Dataset items:
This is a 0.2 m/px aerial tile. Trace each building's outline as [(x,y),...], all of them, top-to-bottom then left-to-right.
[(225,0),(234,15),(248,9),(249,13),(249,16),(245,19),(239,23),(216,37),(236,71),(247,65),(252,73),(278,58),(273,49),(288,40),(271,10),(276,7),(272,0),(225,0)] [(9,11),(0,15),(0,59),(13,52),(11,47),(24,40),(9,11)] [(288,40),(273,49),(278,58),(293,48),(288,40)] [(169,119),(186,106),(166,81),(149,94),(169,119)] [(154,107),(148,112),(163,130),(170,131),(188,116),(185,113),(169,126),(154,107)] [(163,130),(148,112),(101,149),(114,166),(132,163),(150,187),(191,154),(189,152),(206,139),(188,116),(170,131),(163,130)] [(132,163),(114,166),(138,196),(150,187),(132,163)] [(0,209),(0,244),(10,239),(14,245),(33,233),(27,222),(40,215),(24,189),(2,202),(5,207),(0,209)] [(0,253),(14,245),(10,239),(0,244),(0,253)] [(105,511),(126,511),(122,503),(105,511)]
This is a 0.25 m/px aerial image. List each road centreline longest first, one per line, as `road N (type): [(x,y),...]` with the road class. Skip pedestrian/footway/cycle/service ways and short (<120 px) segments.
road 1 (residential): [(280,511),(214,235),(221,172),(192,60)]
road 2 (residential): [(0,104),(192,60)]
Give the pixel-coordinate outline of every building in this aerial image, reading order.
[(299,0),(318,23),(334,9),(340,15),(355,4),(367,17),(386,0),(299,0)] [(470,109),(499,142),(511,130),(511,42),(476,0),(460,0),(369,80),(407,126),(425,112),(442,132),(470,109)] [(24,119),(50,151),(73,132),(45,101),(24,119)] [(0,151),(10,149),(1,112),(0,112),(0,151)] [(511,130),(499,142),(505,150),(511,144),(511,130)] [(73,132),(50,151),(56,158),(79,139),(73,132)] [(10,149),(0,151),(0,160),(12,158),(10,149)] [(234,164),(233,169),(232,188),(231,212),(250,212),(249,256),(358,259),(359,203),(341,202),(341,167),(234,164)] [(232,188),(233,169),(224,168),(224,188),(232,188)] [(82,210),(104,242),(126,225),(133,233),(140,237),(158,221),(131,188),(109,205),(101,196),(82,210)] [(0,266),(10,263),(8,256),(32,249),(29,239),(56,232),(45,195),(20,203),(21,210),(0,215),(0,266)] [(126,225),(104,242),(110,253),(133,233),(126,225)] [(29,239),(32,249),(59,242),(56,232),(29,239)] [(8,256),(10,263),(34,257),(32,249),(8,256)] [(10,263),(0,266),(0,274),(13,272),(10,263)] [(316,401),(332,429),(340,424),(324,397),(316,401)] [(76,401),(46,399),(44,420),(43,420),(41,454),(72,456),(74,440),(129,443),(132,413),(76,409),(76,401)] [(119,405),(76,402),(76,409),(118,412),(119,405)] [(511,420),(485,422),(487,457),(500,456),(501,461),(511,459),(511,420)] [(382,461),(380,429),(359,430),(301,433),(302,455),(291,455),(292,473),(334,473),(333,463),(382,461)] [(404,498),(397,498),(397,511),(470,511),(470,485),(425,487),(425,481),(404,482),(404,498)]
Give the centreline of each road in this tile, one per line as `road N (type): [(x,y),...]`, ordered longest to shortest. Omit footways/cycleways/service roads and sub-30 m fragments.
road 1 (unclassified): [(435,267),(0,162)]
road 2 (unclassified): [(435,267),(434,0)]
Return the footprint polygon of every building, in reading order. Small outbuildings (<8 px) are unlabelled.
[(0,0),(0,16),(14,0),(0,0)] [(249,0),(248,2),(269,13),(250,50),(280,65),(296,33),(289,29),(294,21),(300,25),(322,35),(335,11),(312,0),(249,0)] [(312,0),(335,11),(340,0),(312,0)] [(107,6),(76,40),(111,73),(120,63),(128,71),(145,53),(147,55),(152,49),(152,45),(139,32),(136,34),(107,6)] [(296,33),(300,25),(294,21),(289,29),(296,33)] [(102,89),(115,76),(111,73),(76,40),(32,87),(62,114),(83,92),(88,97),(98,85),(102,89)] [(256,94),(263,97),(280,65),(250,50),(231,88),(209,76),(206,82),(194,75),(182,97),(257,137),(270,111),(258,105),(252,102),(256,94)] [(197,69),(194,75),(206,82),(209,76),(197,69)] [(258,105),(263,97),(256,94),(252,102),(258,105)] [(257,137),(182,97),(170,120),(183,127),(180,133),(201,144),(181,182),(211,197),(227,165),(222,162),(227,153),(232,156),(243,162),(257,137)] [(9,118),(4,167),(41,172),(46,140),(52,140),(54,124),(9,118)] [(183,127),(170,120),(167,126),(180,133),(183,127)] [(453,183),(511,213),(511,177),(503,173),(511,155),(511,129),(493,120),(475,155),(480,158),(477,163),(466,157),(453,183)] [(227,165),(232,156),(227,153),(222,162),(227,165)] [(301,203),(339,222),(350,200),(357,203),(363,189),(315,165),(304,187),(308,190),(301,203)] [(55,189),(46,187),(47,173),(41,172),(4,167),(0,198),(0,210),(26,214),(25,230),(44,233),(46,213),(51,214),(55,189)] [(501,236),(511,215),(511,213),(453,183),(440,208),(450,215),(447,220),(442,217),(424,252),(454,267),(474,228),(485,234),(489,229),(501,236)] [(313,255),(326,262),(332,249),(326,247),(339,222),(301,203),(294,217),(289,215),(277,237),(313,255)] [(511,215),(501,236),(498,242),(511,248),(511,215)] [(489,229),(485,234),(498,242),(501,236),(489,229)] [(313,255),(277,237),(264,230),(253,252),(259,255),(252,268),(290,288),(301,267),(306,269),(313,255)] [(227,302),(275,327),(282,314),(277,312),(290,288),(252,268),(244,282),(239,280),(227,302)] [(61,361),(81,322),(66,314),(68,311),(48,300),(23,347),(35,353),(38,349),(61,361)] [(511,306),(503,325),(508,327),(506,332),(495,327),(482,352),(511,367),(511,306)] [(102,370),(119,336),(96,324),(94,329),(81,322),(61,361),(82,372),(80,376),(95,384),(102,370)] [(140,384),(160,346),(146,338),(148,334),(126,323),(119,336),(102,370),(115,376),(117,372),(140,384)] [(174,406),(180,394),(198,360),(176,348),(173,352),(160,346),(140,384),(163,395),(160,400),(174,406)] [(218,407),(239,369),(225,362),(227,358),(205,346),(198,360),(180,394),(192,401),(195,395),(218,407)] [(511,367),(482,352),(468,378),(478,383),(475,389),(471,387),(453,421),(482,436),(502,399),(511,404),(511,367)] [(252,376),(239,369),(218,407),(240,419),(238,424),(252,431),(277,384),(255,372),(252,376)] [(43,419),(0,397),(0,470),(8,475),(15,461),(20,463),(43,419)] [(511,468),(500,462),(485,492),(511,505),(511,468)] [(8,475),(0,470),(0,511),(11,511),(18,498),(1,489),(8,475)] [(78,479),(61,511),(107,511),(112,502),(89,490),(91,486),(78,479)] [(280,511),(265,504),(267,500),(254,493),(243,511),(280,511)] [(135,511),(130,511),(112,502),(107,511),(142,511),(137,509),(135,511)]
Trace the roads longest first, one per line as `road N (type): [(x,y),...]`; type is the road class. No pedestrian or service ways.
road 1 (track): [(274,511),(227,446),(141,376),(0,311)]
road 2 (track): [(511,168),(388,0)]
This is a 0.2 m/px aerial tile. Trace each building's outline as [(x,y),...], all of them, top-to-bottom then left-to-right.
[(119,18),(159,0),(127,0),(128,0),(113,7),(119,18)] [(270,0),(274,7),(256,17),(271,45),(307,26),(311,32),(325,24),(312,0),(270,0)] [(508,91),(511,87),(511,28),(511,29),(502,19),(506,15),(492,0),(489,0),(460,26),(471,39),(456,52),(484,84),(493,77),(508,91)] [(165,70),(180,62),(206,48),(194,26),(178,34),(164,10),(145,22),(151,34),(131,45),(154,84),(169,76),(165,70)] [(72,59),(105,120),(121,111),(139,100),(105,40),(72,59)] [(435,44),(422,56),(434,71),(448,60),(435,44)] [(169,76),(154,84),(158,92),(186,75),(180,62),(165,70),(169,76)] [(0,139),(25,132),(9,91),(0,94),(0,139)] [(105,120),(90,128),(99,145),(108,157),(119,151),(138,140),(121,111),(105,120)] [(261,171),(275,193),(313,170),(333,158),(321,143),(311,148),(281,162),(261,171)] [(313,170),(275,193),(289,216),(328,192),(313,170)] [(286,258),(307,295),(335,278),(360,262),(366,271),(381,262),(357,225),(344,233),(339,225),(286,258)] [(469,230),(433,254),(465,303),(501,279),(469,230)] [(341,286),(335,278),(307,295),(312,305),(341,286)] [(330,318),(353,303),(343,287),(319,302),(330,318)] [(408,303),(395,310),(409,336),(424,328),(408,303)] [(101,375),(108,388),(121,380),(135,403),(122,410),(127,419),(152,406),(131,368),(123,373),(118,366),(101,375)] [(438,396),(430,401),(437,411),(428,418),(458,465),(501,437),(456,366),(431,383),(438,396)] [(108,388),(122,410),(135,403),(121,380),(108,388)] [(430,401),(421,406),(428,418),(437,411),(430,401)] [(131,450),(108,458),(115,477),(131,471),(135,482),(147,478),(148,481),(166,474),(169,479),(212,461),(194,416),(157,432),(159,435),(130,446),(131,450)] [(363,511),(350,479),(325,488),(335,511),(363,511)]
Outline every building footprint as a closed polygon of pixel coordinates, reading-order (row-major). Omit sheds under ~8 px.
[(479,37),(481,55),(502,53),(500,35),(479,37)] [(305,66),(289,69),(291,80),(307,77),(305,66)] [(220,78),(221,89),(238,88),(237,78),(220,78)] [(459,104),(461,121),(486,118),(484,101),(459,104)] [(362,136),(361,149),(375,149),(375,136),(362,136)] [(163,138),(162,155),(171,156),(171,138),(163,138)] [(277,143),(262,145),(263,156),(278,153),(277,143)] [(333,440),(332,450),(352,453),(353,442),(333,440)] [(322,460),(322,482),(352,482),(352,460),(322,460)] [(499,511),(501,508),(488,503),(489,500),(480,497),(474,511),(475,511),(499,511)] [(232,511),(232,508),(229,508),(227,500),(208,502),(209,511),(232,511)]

(Given request) Rewrite the data from the beginning through the line containing "Give the pixel-coordinate", swapping "aerial" for "overhead" and leaving everything else unchanged.

(Exercise output)
This is a 0.2 m/px overhead tile. Trace each building's outline as [(x,y),...], all of them, top-to-bottom then left-to-right.
[(225,0),(234,15),(248,9),(249,13),(249,16),(245,19),(239,23),(216,37),(236,71),(247,65),(252,73),(278,58),(273,49),(288,40),(271,10),(276,7),(272,0),(225,0)] [(9,11),(0,15),(0,59),(13,52),(11,47),(24,40),(9,11)] [(288,40),(273,49),(278,58),(293,48),(288,40)] [(169,119),(186,106),(166,81),(149,94),(169,119)] [(154,107),(148,112),(163,130),(170,131),(188,116),(185,113),(169,126),(154,107)] [(163,130),(148,112),(101,149),(114,166),(132,163),(150,187),(191,154),(189,152),(206,139),(188,116),(170,131),(163,130)] [(132,163),(114,166),(138,196),(150,187),(132,163)] [(0,209),(0,244),(10,239),(14,245),(33,233),(27,222),(40,215),(24,189),(2,202),(5,207),(0,209)] [(0,253),(14,245),(10,239),(0,244),(0,253)] [(105,511),(126,511),(122,503),(105,511)]
This is a 0.25 m/px overhead image. List each road centreline longest first, one per line, as `road N (type): [(x,y),...]` with the road class. Skip pedestrian/footway/cycle/service ways and short (<120 px) segments.
road 1 (residential): [(280,511),(214,235),(221,172),(192,60)]
road 2 (residential): [(0,104),(192,60)]
Give the pixel-coordinate outline of every building in this overhead image, reading order.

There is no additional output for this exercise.